◆ **What you need to do**
Your output should reproduce each entry exactly, with none of its pictures.

◆ **Data records**
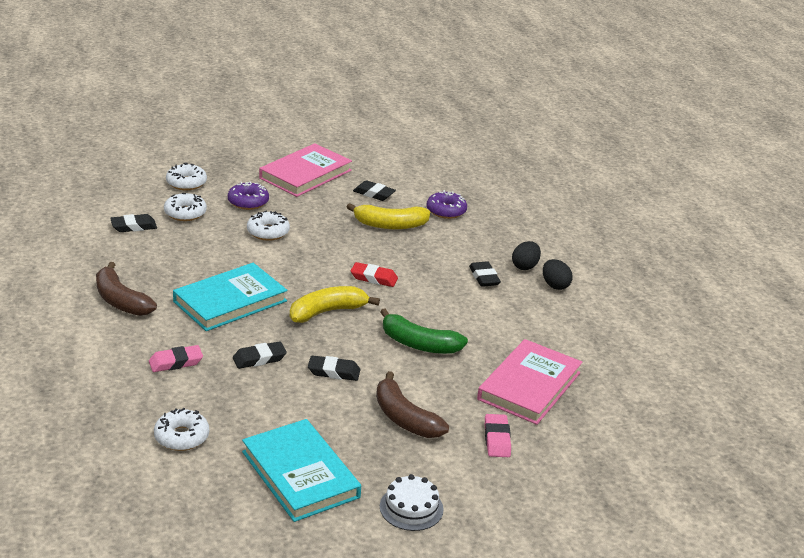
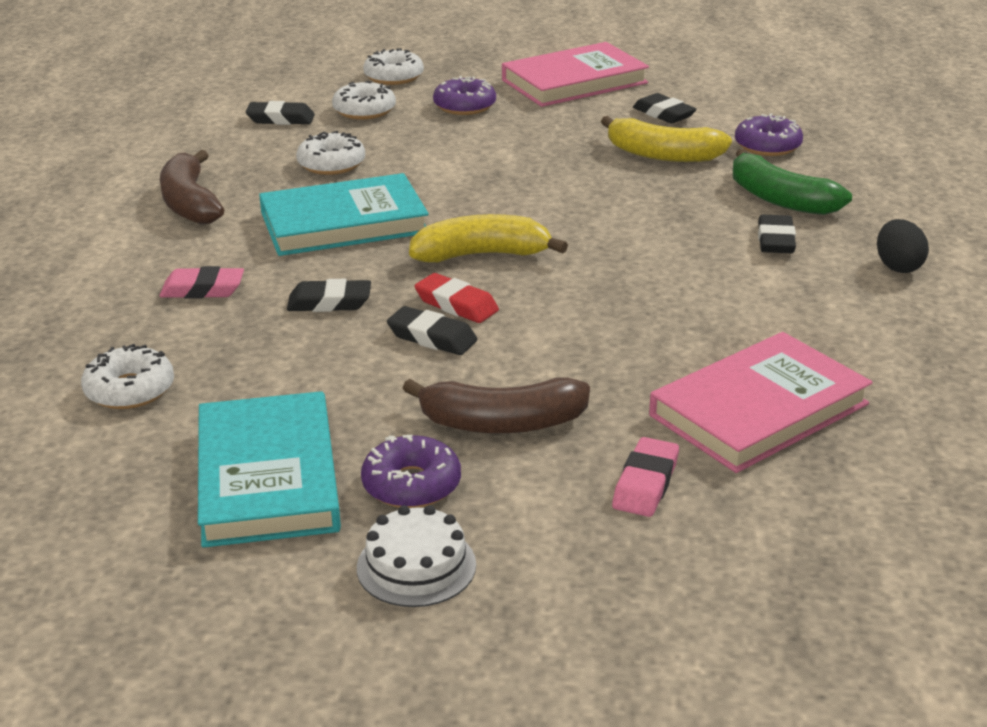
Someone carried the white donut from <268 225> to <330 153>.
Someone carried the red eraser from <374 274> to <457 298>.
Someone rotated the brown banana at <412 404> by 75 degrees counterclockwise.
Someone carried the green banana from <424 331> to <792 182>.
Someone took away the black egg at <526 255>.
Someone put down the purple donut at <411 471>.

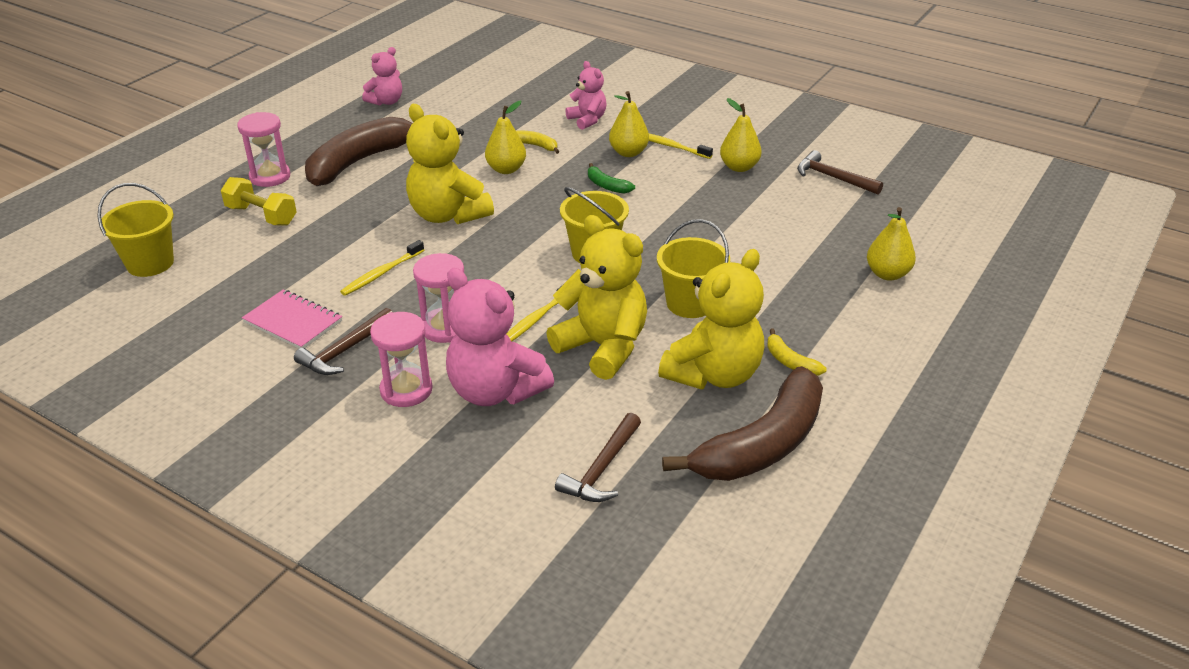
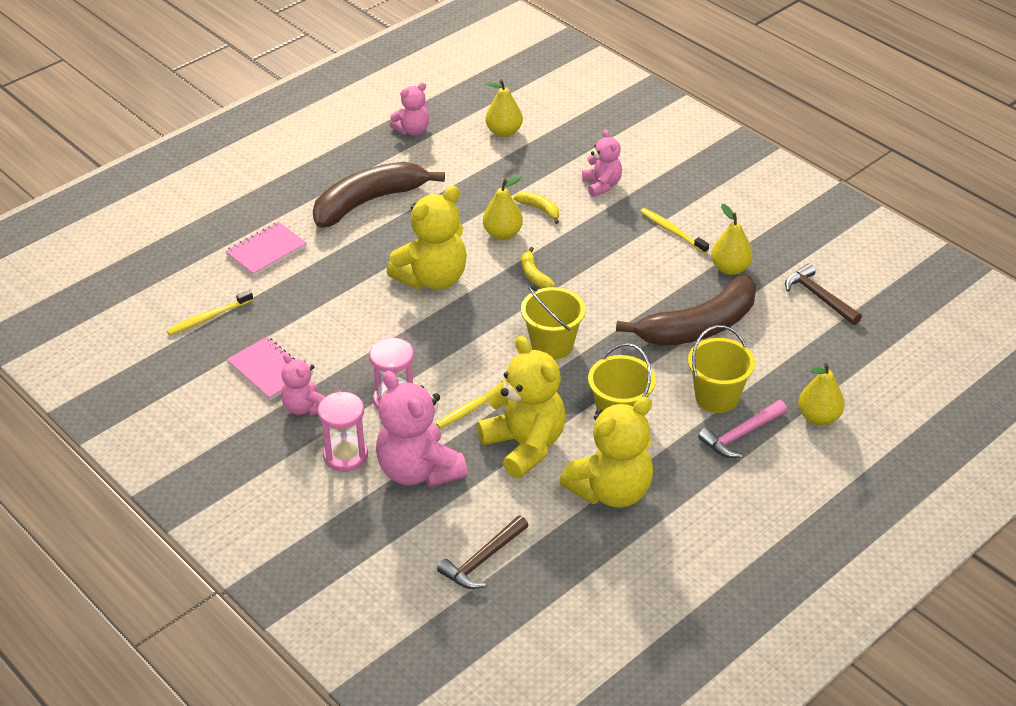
Someone carried the yellow bucket from <135 230> to <721 369>.
Someone swapped the yellow dumbbell at <259 201> for the pink notebook at <266 249>.
Someone took away the pink hourglass at <263 149>.
Someone swapped the brown hammer at <343 341> for the pink teddy bear at <303 384>.
Someone carried the yellow toothbrush from <382 268> to <210 312>.
Someone rotated the yellow teddy bear at <450 164> by 105 degrees counterclockwise.
Someone took away the green banana at <611 178>.
Someone carried the yellow pear from <629 124> to <504 108>.
Someone carried the brown banana from <742 423> to <686 310>.
Someone carried the yellow banana from <797 352> to <538 267>.
Someone put down the pink hammer at <742 429>.

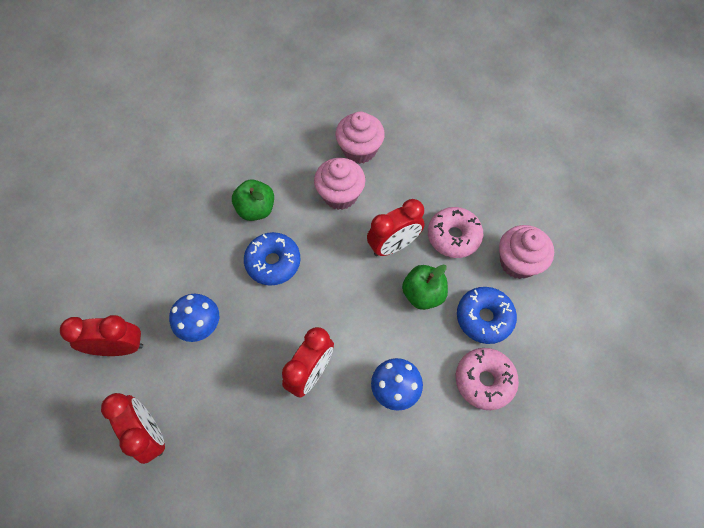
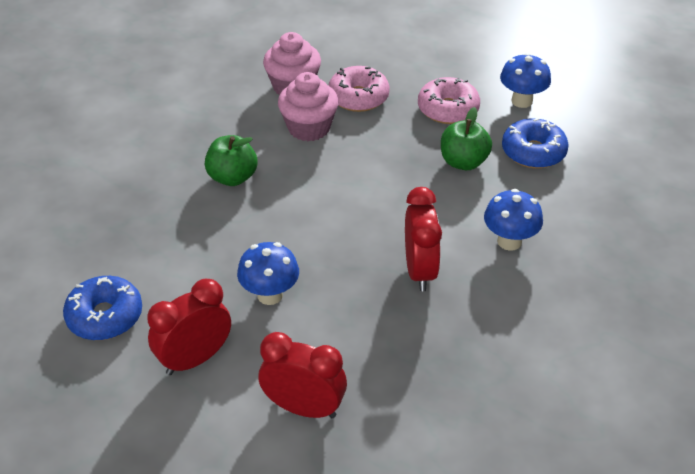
Someone carried the blue donut from <272 259> to <102 308>.
Someone took away the red clock at <396 227>.
Someone carried the pink donut from <487 379> to <359 89>.
Someone swapped the pink cupcake at <526 252> for the blue mushroom at <525 80>.

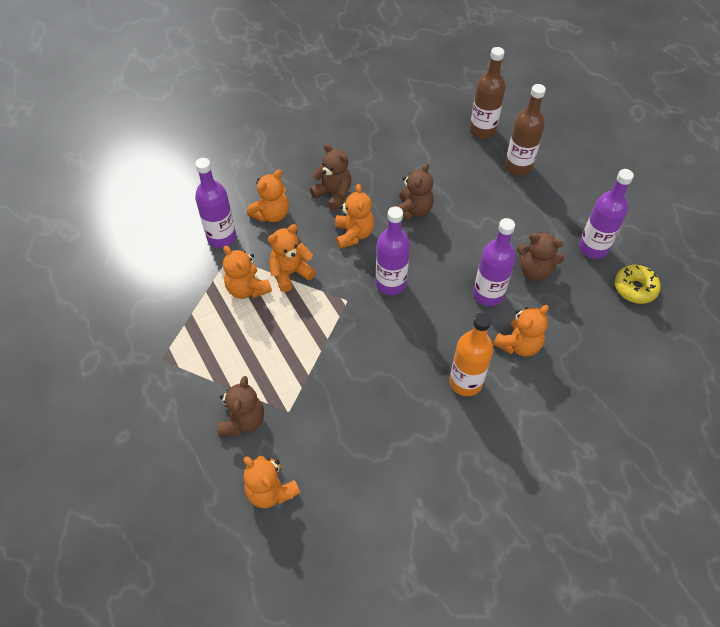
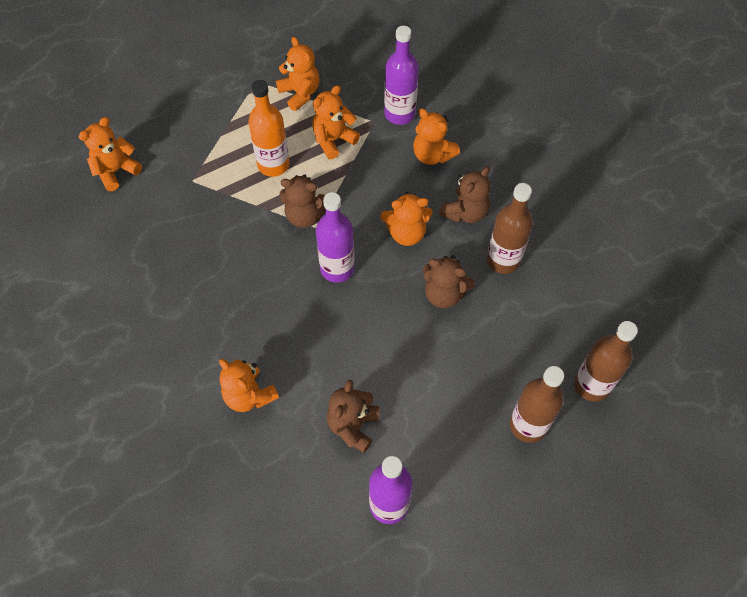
Someone carried the brown teddy bear from <241 406> to <303 201>.
Someone carried the orange teddy bear from <292 258> to <298 74>.
Someone carried the orange bottle from <471 354> to <269 128>.
Someone took away the purple bottle at <494 262>.
Someone took away the yellow donut at <638 284>.
Someone put down the brown bottle at <510 228>.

◆ **Result**
Someone carried the white donut from <268 225> to <330 153>.
Someone carried the red eraser from <374 274> to <457 298>.
Someone rotated the brown banana at <412 404> by 75 degrees counterclockwise.
Someone carried the green banana from <424 331> to <792 182>.
Someone took away the black egg at <526 255>.
Someone put down the purple donut at <411 471>.

Someone carried the yellow bucket from <135 230> to <721 369>.
Someone swapped the yellow dumbbell at <259 201> for the pink notebook at <266 249>.
Someone took away the pink hourglass at <263 149>.
Someone swapped the brown hammer at <343 341> for the pink teddy bear at <303 384>.
Someone carried the yellow toothbrush from <382 268> to <210 312>.
Someone rotated the yellow teddy bear at <450 164> by 105 degrees counterclockwise.
Someone took away the green banana at <611 178>.
Someone carried the yellow pear from <629 124> to <504 108>.
Someone carried the brown banana from <742 423> to <686 310>.
Someone carried the yellow banana from <797 352> to <538 267>.
Someone put down the pink hammer at <742 429>.

Someone carried the blue donut from <272 259> to <102 308>.
Someone took away the red clock at <396 227>.
Someone carried the pink donut from <487 379> to <359 89>.
Someone swapped the pink cupcake at <526 252> for the blue mushroom at <525 80>.

Someone carried the brown teddy bear from <241 406> to <303 201>.
Someone carried the orange teddy bear from <292 258> to <298 74>.
Someone carried the orange bottle from <471 354> to <269 128>.
Someone took away the purple bottle at <494 262>.
Someone took away the yellow donut at <638 284>.
Someone put down the brown bottle at <510 228>.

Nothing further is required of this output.